**Work request**. Word for word, copy all the data and drop the pictures.

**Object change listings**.
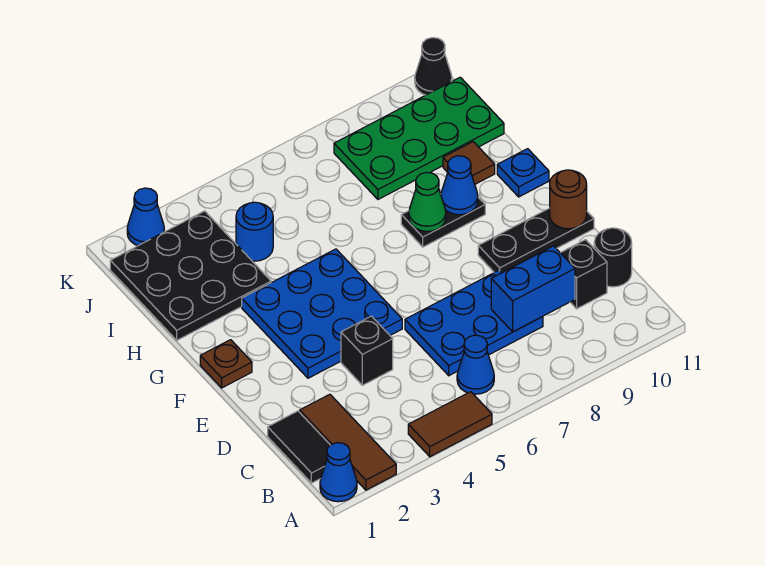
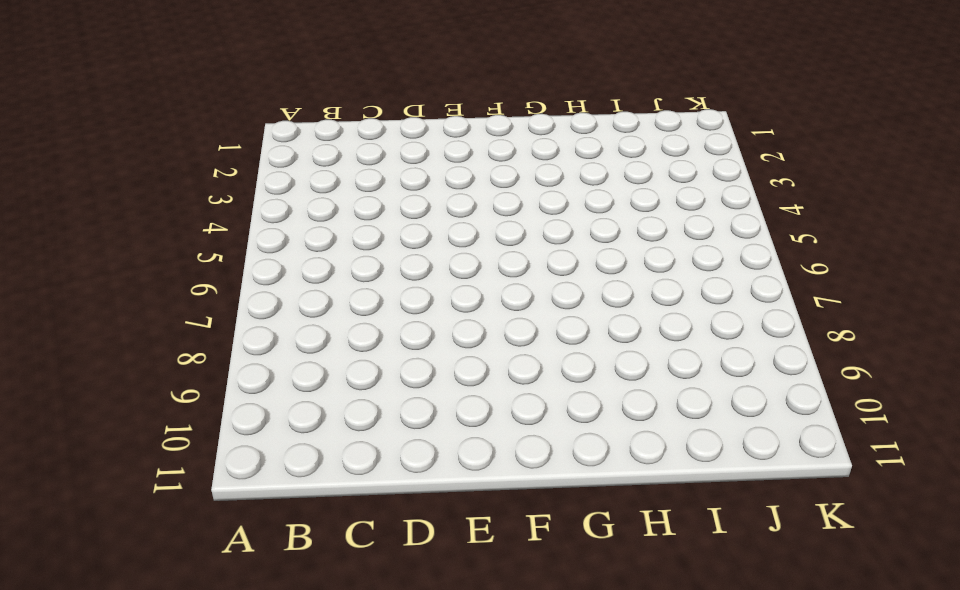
none -> blue 1x1 cone [320,443,357,502]
none -> brown 1x3 tile [300,394,396,490]
none -> brown 1x2 tile [408,392,492,457]

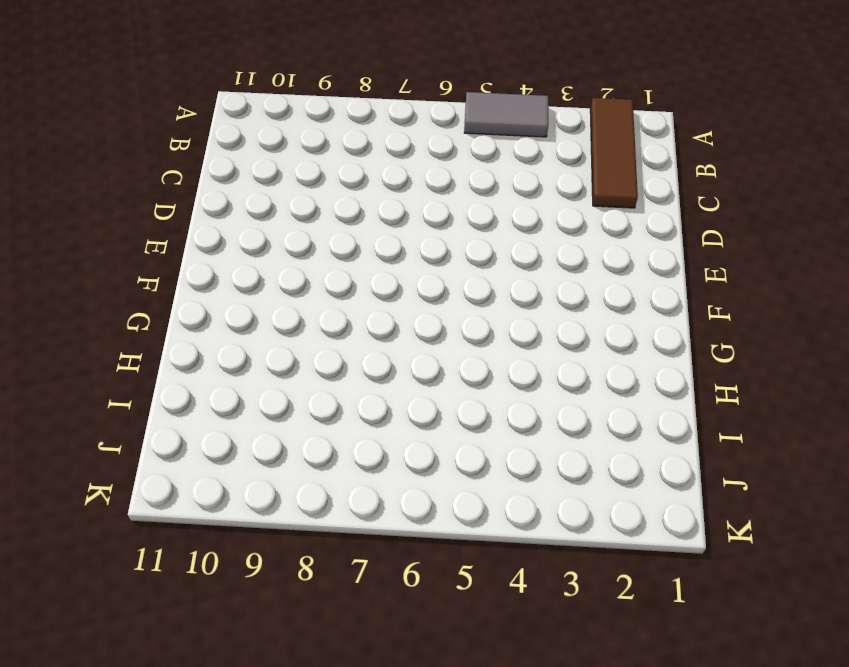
grey 1x2 tile [464,92,548,137] -> brown 1x2 tile [408,392,492,457]
none -> blue 1x1 cone [320,443,357,502]
none -> black 1x2 tile [268,411,330,483]
none -> blue 1x1 cone [457,335,494,394]

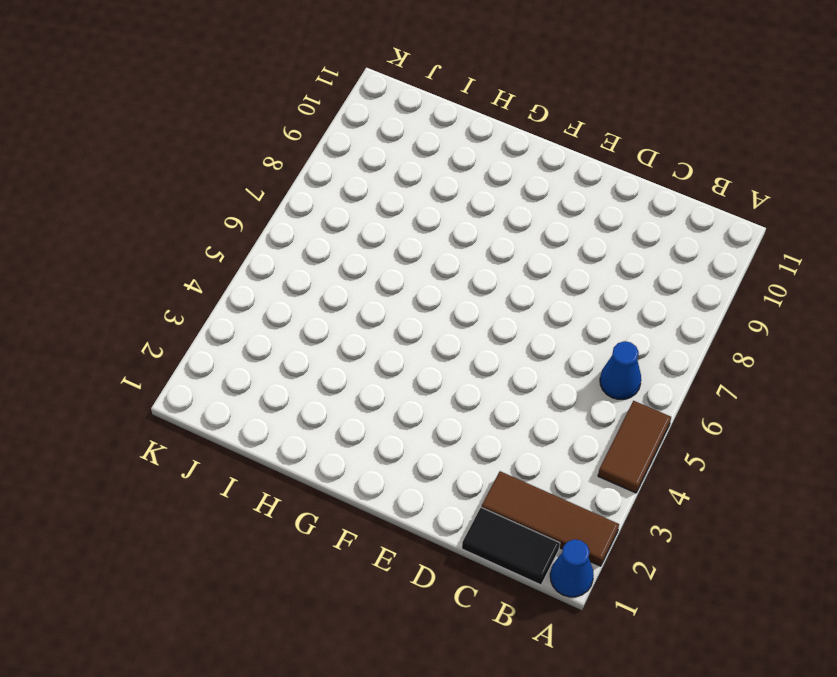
none -> blue 2x3 plate [405,270,543,376]
none -> black 1x1 brick [560,240,607,309]
none -> black 1x1 round brick [594,228,632,287]

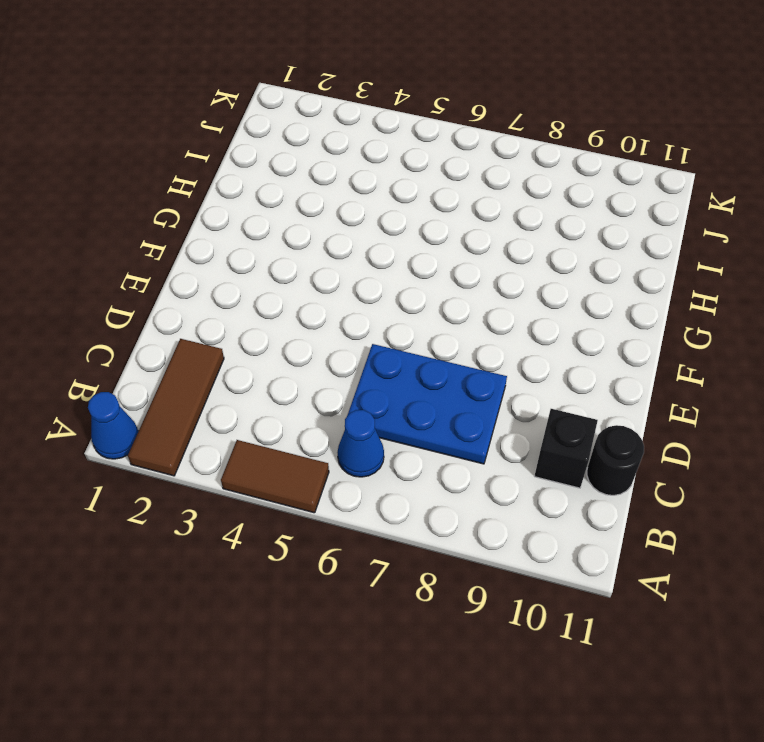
none -> black 1x2 tile [268,411,330,483]
none -> black 1x1 brick [341,316,393,385]
none -> blue 3x3 plate [242,249,402,378]

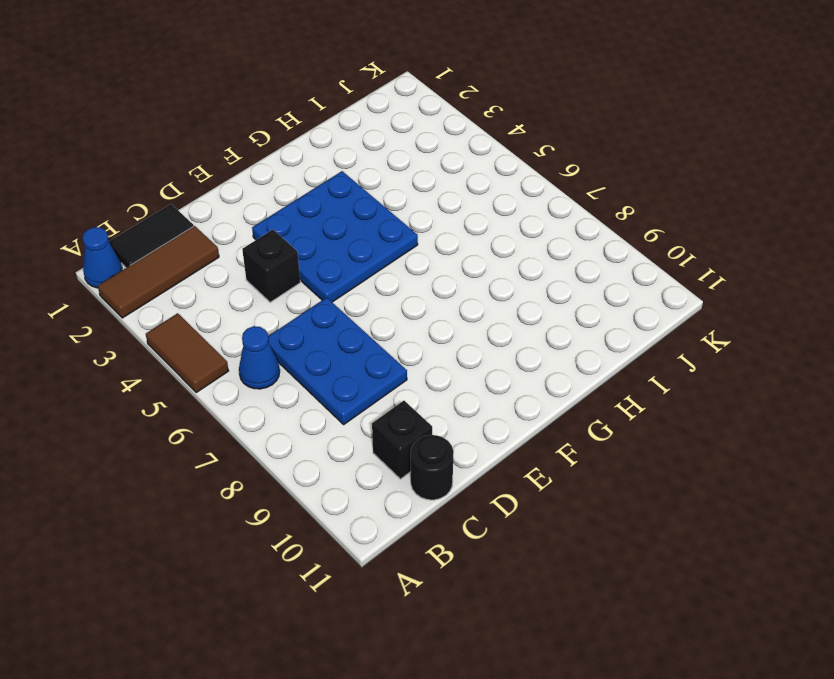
none -> black 1x3 plate [478,208,594,273]
none -> brown 1x1 plate [200,340,252,388]
none -> black 1x2 plate [401,197,485,247]

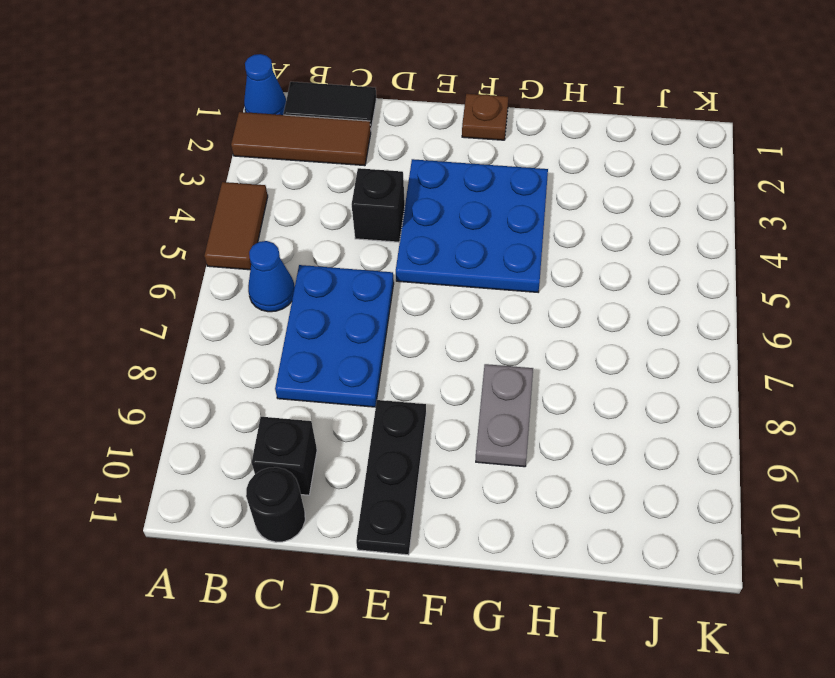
grey 1x2 plate [476,364,533,467] -> black 1x2 plate [401,197,485,247]
none -> blue 1x1 plate [497,149,549,197]
none -> black 3x3 plate [110,211,271,340]
none -> brown 1x1 tile [443,142,495,184]

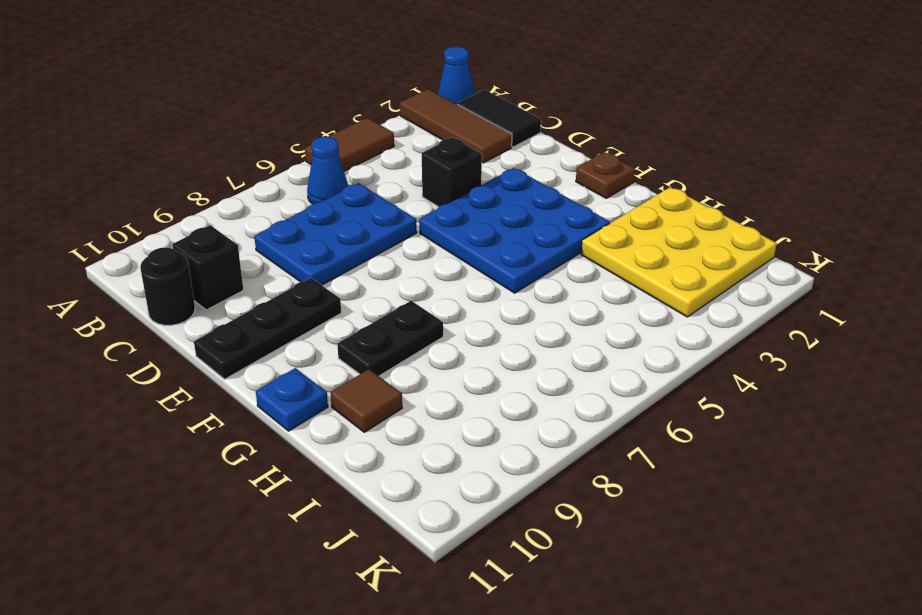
yellow 3x3 plate [581,187,777,317] -> black 3x3 plate [110,211,271,340]
none -> blue 1x1 round brick [236,202,273,261]
none -> green 2x4 plate [334,77,504,199]
none -> blue 1x1 cone [127,188,164,246]

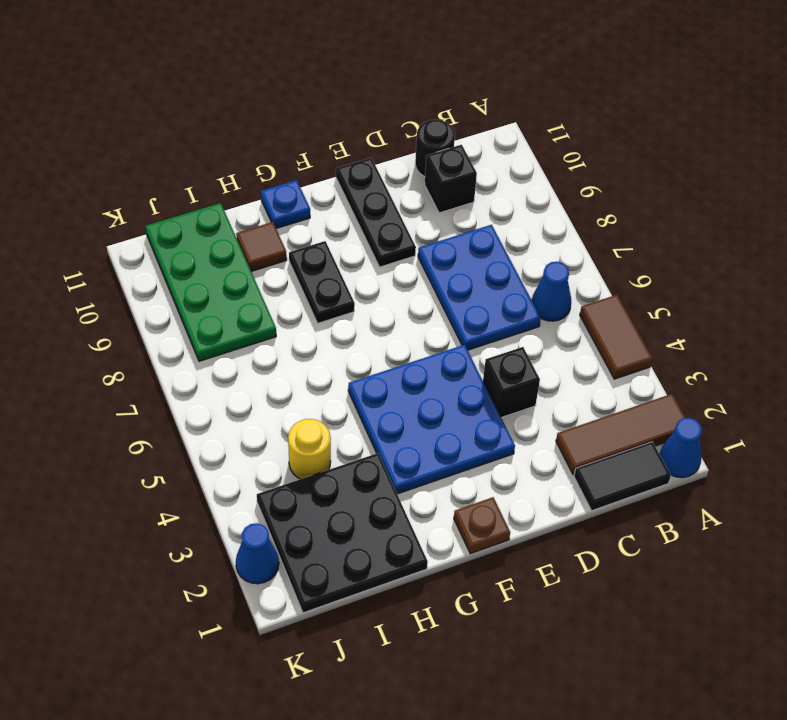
yellow 1x1 round brick [288,419,331,479] -> blue 1x1 round brick [236,202,273,261]
none -> black 1x1 cone [415,38,452,95]
none -> blue 1x2 brick [491,246,575,332]
none -> brown 1x1 round brick [550,170,587,229]

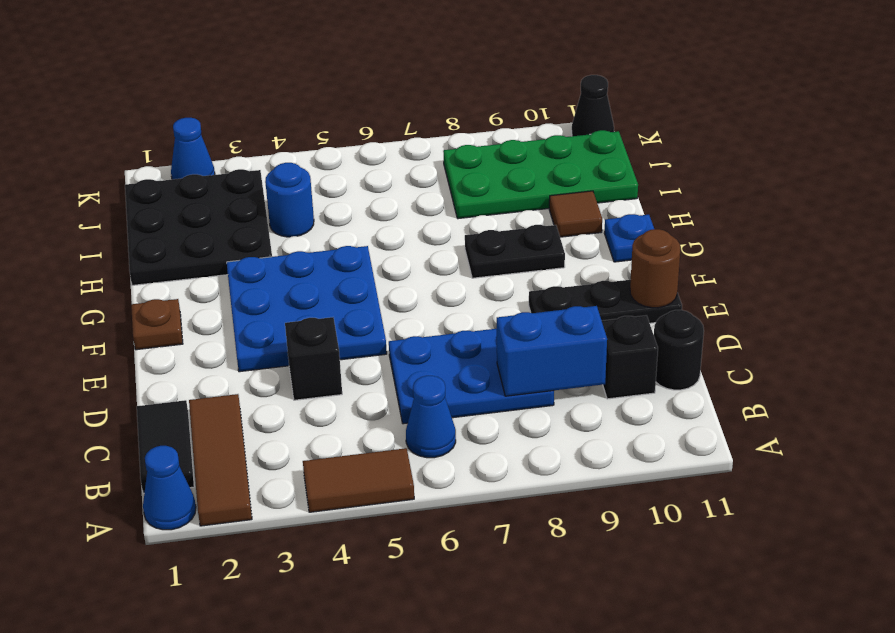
none -> green 1x1 cone [409,172,446,231]
none -> blue 1x1 cone [441,156,478,215]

**Your solution**.
none -> blue 1x1 cone [320,443,357,502]
none -> brown 1x3 tile [300,394,396,490]
none -> brown 1x2 tile [408,392,492,457]

grey 1x2 tile [464,92,548,137] -> brown 1x2 tile [408,392,492,457]
none -> blue 1x1 cone [320,443,357,502]
none -> black 1x2 tile [268,411,330,483]
none -> blue 1x1 cone [457,335,494,394]

none -> blue 2x3 plate [405,270,543,376]
none -> black 1x1 brick [560,240,607,309]
none -> black 1x1 round brick [594,228,632,287]

none -> black 1x2 tile [268,411,330,483]
none -> black 1x1 brick [341,316,393,385]
none -> blue 3x3 plate [242,249,402,378]

none -> black 1x3 plate [478,208,594,273]
none -> brown 1x1 plate [200,340,252,388]
none -> black 1x2 plate [401,197,485,247]

grey 1x2 plate [476,364,533,467] -> black 1x2 plate [401,197,485,247]
none -> blue 1x1 plate [497,149,549,197]
none -> black 3x3 plate [110,211,271,340]
none -> brown 1x1 tile [443,142,495,184]

yellow 3x3 plate [581,187,777,317] -> black 3x3 plate [110,211,271,340]
none -> blue 1x1 round brick [236,202,273,261]
none -> green 2x4 plate [334,77,504,199]
none -> blue 1x1 cone [127,188,164,246]

yellow 1x1 round brick [288,419,331,479] -> blue 1x1 round brick [236,202,273,261]
none -> black 1x1 cone [415,38,452,95]
none -> blue 1x2 brick [491,246,575,332]
none -> brown 1x1 round brick [550,170,587,229]

none -> green 1x1 cone [409,172,446,231]
none -> blue 1x1 cone [441,156,478,215]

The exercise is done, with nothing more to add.